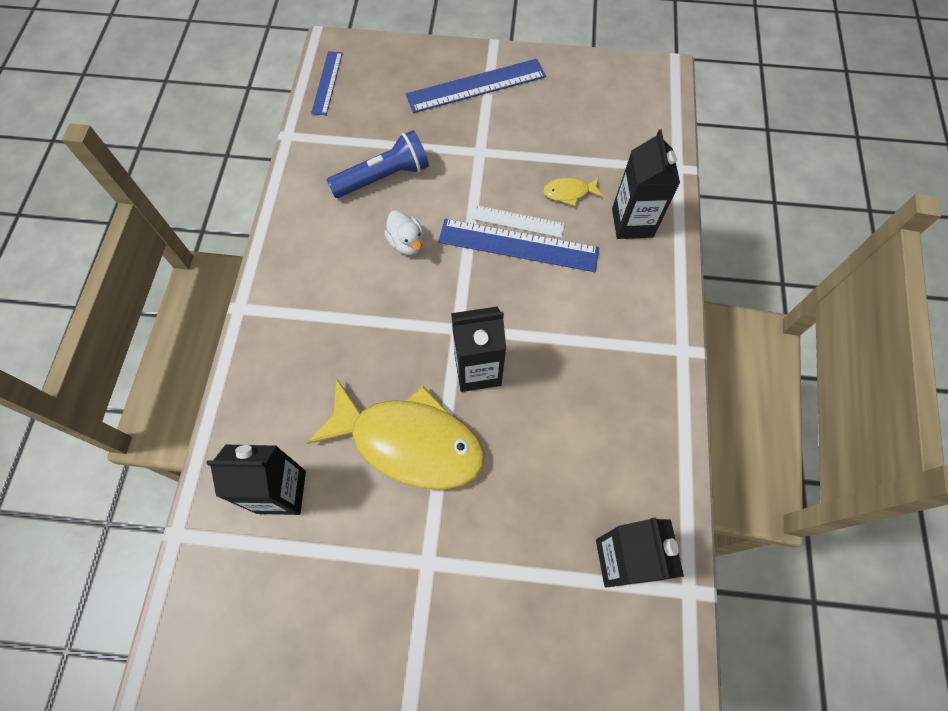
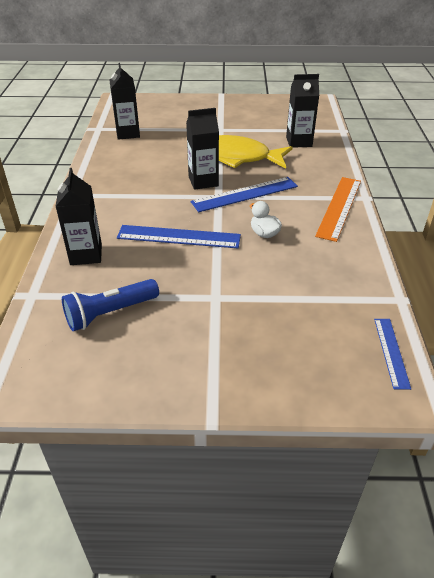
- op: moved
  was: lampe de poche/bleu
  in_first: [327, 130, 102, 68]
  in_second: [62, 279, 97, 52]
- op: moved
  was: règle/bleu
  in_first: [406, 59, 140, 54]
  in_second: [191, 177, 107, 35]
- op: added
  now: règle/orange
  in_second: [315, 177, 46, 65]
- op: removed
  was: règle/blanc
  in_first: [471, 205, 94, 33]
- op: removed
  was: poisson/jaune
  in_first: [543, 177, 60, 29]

****************

** Exercise directions **
Your task is to output exactly the lines running from the one with "in_first: [327, 130, 102, 68]" through the final line of the material above, with both ends included.

** Answer section **
  in_first: [327, 130, 102, 68]
  in_second: [62, 279, 97, 52]
- op: moved
  was: règle/bleu
  in_first: [406, 59, 140, 54]
  in_second: [191, 177, 107, 35]
- op: added
  now: règle/orange
  in_second: [315, 177, 46, 65]
- op: removed
  was: règle/blanc
  in_first: [471, 205, 94, 33]
- op: removed
  was: poisson/jaune
  in_first: [543, 177, 60, 29]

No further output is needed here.